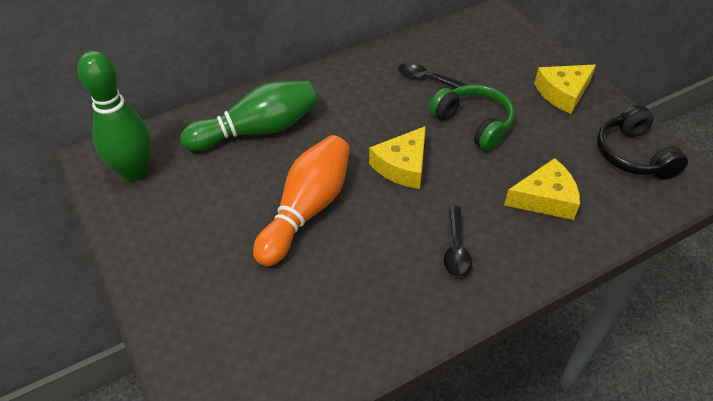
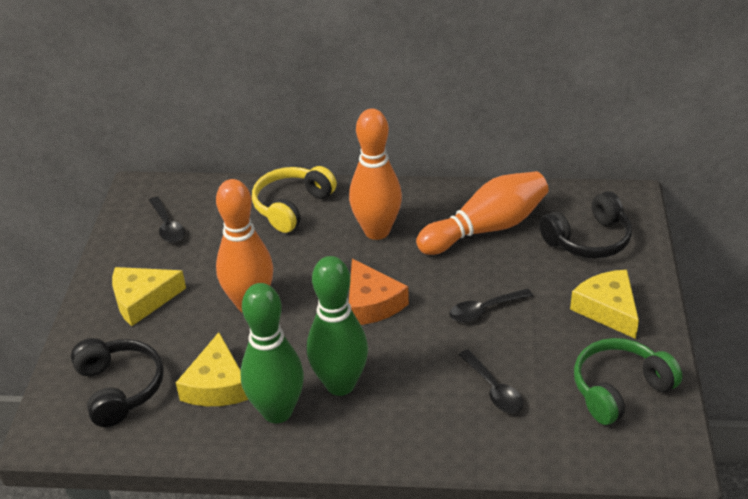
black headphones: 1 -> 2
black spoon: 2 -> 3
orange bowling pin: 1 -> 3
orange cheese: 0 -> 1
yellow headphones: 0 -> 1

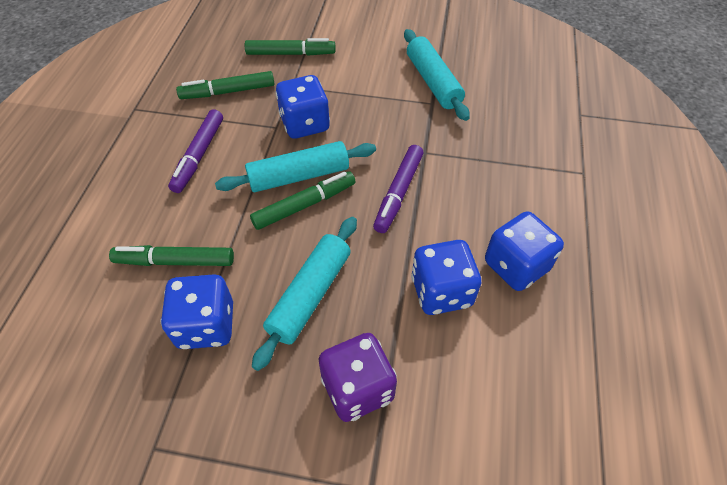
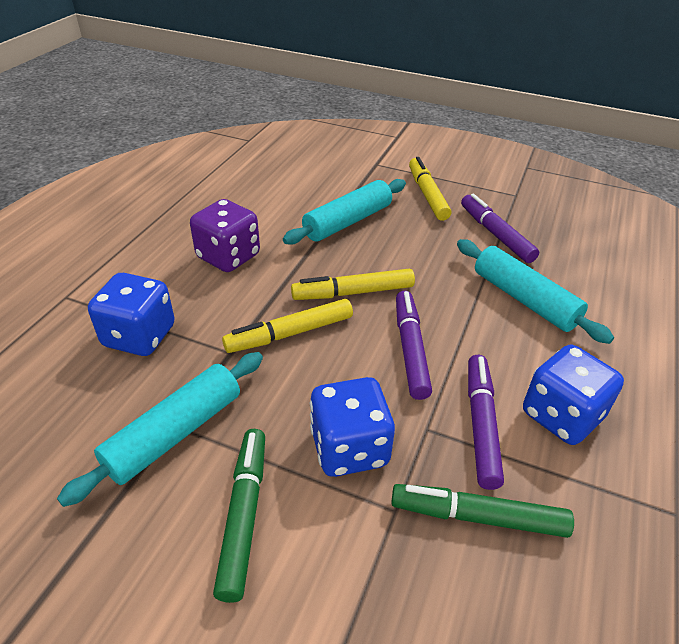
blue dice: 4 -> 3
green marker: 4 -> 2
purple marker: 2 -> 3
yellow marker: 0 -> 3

What the exercise asks -
I need every line of the data that has the word "marker"; please list them.

Exercise solution -
green marker: 4 -> 2
purple marker: 2 -> 3
yellow marker: 0 -> 3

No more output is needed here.